- EXERCISE GOAL:
Every record must be copied exactly, from first line to last.

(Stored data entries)
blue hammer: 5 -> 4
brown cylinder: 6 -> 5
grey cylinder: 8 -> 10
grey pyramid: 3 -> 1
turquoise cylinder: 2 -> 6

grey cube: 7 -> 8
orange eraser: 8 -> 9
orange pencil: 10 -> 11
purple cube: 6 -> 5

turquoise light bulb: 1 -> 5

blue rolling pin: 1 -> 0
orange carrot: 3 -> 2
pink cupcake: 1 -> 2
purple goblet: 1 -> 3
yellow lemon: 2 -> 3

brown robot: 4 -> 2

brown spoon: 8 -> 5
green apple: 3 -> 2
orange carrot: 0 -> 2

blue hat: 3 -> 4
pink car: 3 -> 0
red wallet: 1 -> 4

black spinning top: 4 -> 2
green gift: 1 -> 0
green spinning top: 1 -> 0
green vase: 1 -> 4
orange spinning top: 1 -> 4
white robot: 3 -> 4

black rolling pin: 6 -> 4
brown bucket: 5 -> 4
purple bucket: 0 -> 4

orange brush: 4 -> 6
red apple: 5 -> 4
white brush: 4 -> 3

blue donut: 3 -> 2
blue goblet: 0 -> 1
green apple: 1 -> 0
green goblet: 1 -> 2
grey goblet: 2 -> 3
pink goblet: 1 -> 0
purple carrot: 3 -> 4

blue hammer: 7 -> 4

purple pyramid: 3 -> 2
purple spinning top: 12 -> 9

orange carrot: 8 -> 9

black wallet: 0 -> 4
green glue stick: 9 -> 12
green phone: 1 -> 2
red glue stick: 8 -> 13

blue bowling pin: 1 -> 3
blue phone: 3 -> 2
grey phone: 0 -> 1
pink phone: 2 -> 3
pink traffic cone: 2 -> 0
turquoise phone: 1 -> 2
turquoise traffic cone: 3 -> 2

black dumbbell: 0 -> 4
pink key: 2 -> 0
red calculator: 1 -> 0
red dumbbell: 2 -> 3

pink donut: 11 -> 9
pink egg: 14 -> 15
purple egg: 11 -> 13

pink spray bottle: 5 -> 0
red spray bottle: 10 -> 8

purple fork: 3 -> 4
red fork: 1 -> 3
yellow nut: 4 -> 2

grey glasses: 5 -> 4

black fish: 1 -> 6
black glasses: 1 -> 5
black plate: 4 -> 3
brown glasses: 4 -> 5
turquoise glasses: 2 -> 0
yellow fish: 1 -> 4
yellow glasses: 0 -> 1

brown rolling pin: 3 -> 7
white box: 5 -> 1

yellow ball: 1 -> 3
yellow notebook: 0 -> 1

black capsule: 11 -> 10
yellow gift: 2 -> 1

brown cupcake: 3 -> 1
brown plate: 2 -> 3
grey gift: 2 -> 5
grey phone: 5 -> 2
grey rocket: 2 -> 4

- FINAL ANSWER:
blue hammer: 5 -> 4
brown cylinder: 6 -> 5
grey cylinder: 8 -> 10
grey pyramid: 3 -> 1
turquoise cylinder: 2 -> 6

grey cube: 7 -> 8
orange eraser: 8 -> 9
orange pencil: 10 -> 11
purple cube: 6 -> 5

turquoise light bulb: 1 -> 5

blue rolling pin: 1 -> 0
orange carrot: 3 -> 2
pink cupcake: 1 -> 2
purple goblet: 1 -> 3
yellow lemon: 2 -> 3

brown robot: 4 -> 2

brown spoon: 8 -> 5
green apple: 3 -> 2
orange carrot: 0 -> 2

blue hat: 3 -> 4
pink car: 3 -> 0
red wallet: 1 -> 4

black spinning top: 4 -> 2
green gift: 1 -> 0
green spinning top: 1 -> 0
green vase: 1 -> 4
orange spinning top: 1 -> 4
white robot: 3 -> 4

black rolling pin: 6 -> 4
brown bucket: 5 -> 4
purple bucket: 0 -> 4

orange brush: 4 -> 6
red apple: 5 -> 4
white brush: 4 -> 3

blue donut: 3 -> 2
blue goblet: 0 -> 1
green apple: 1 -> 0
green goblet: 1 -> 2
grey goblet: 2 -> 3
pink goblet: 1 -> 0
purple carrot: 3 -> 4

blue hammer: 7 -> 4

purple pyramid: 3 -> 2
purple spinning top: 12 -> 9

orange carrot: 8 -> 9

black wallet: 0 -> 4
green glue stick: 9 -> 12
green phone: 1 -> 2
red glue stick: 8 -> 13

blue bowling pin: 1 -> 3
blue phone: 3 -> 2
grey phone: 0 -> 1
pink phone: 2 -> 3
pink traffic cone: 2 -> 0
turquoise phone: 1 -> 2
turquoise traffic cone: 3 -> 2

black dumbbell: 0 -> 4
pink key: 2 -> 0
red calculator: 1 -> 0
red dumbbell: 2 -> 3

pink donut: 11 -> 9
pink egg: 14 -> 15
purple egg: 11 -> 13

pink spray bottle: 5 -> 0
red spray bottle: 10 -> 8

purple fork: 3 -> 4
red fork: 1 -> 3
yellow nut: 4 -> 2

grey glasses: 5 -> 4

black fish: 1 -> 6
black glasses: 1 -> 5
black plate: 4 -> 3
brown glasses: 4 -> 5
turquoise glasses: 2 -> 0
yellow fish: 1 -> 4
yellow glasses: 0 -> 1

brown rolling pin: 3 -> 7
white box: 5 -> 1

yellow ball: 1 -> 3
yellow notebook: 0 -> 1

black capsule: 11 -> 10
yellow gift: 2 -> 1

brown cupcake: 3 -> 1
brown plate: 2 -> 3
grey gift: 2 -> 5
grey phone: 5 -> 2
grey rocket: 2 -> 4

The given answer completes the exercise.